** Task goal **
In the entries below, begin at the line that has "orange semicircle: (101, 22)", stop after the line that has "blue square: (40, 143) -> (50, 74), moved", and output those lines exactly with no pictures.

Stepwise shape edit descriptions
☆ ☆ ☆ ☆ ☆ ☆ ☆
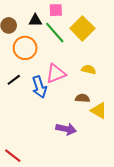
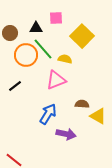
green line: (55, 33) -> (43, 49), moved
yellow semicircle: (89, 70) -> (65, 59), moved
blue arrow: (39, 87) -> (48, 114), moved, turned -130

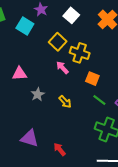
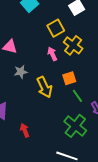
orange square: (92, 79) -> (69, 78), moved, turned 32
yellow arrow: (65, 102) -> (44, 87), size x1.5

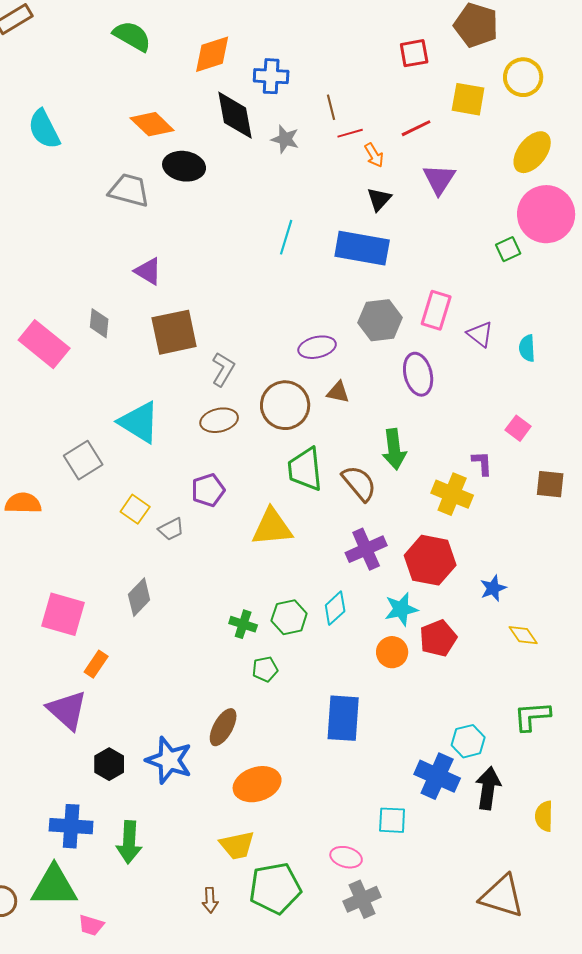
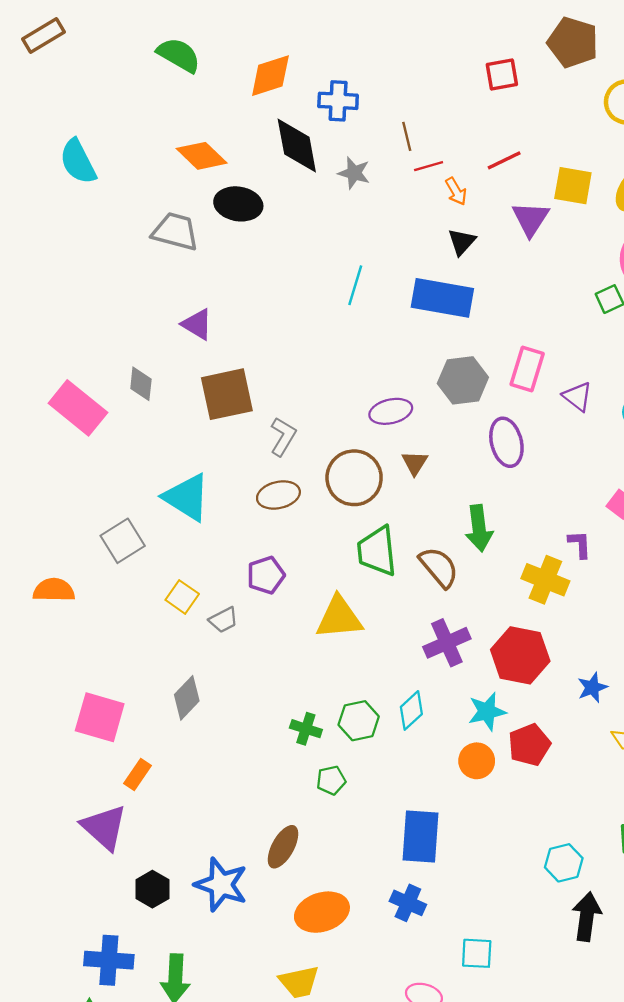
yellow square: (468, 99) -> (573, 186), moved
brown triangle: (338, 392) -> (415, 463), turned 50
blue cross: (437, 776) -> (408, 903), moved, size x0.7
☆ ☆ ☆ ☆ ☆ ☆ ☆
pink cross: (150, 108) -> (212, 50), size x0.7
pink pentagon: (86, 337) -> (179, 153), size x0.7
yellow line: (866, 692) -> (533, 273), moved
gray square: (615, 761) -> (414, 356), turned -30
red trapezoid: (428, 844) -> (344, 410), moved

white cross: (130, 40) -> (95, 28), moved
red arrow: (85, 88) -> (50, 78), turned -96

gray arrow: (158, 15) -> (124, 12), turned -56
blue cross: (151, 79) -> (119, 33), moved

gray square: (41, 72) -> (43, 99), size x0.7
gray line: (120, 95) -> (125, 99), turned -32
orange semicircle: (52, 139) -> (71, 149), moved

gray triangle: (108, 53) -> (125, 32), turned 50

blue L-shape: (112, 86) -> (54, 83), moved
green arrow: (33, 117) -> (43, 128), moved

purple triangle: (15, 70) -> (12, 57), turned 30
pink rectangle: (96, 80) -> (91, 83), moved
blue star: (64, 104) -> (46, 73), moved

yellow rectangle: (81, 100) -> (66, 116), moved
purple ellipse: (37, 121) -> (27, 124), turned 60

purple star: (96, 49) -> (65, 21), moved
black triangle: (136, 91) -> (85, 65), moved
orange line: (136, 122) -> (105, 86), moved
☆ ☆ ☆ ☆ ☆ ☆ ☆
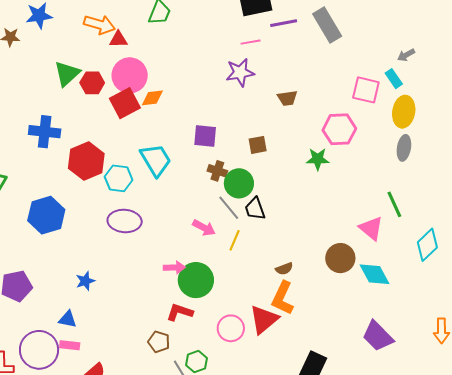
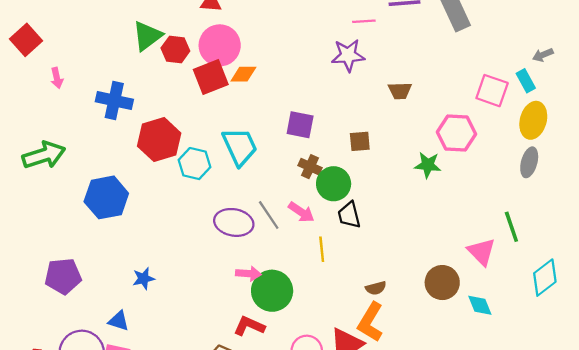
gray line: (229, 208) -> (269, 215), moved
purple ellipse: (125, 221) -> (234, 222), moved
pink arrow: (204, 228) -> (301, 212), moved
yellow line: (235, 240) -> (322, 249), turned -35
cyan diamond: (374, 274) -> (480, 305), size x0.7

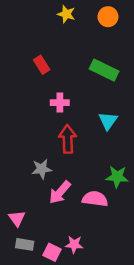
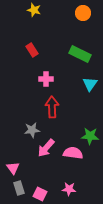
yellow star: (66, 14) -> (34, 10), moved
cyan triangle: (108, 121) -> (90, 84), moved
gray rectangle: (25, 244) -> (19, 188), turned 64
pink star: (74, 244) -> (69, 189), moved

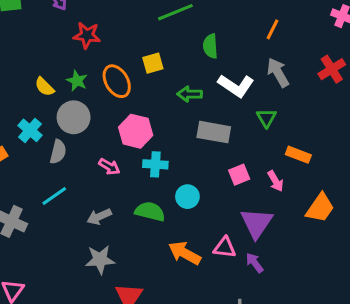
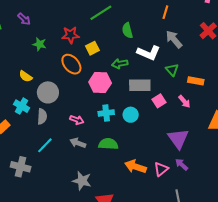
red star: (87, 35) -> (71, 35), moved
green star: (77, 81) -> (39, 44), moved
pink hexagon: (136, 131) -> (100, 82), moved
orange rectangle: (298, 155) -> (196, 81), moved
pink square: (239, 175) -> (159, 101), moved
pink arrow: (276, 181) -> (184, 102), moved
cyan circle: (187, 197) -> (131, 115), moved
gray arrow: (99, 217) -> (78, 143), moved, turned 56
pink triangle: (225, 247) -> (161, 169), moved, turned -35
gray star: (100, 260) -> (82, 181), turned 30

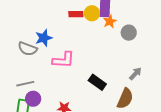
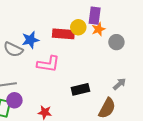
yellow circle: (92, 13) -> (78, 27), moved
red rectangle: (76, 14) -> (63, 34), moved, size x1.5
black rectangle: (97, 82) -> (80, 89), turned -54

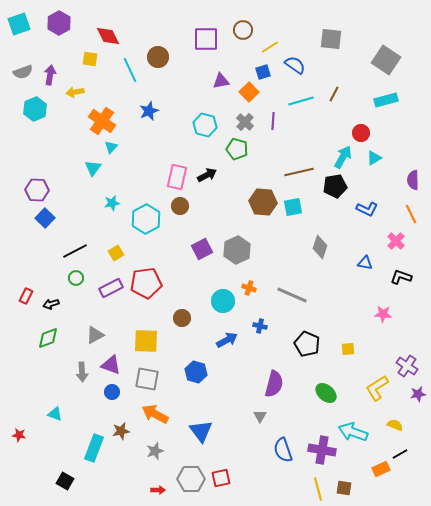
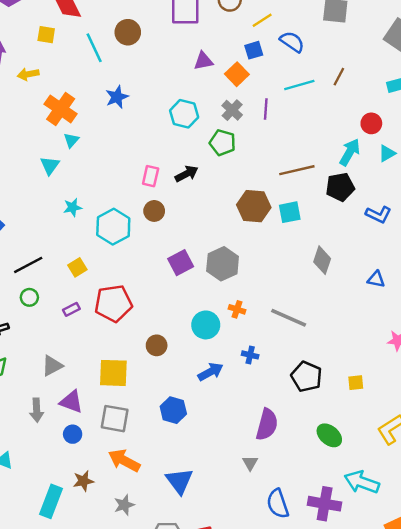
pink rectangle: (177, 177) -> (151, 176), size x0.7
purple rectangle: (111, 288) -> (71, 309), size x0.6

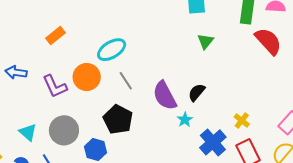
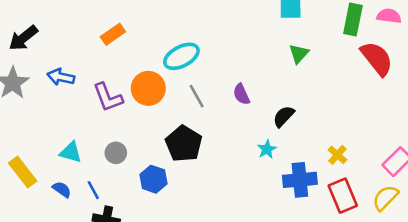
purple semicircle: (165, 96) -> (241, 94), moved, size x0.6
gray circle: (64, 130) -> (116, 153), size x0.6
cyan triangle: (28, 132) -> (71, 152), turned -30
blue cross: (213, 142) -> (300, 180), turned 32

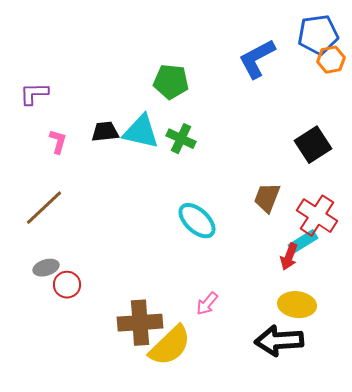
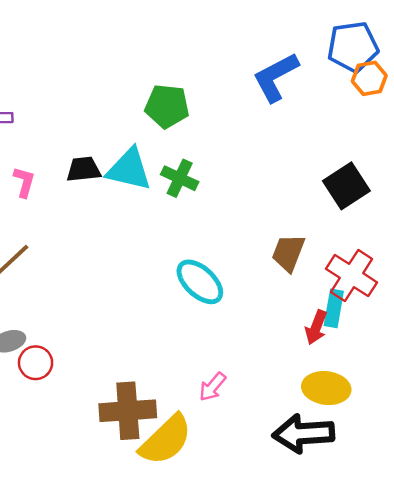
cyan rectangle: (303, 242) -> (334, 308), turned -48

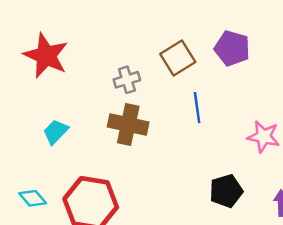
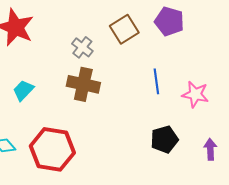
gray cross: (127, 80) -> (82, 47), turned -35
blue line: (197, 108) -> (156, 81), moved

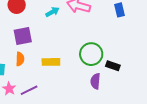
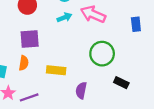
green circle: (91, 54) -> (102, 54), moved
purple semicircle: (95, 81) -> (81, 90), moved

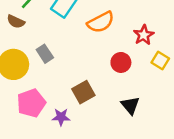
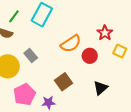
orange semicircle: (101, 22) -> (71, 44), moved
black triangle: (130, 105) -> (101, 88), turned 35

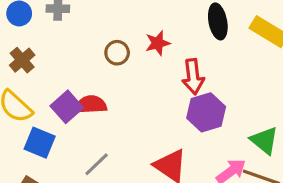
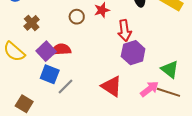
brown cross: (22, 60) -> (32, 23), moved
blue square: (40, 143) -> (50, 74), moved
☆ ☆ ☆ ☆ ☆ ☆ ☆
** Task solution **
orange semicircle: (101, 22) -> (71, 44), moved
black triangle: (130, 105) -> (101, 88), turned 35

brown cross: (22, 60) -> (32, 23), moved
blue square: (40, 143) -> (50, 74), moved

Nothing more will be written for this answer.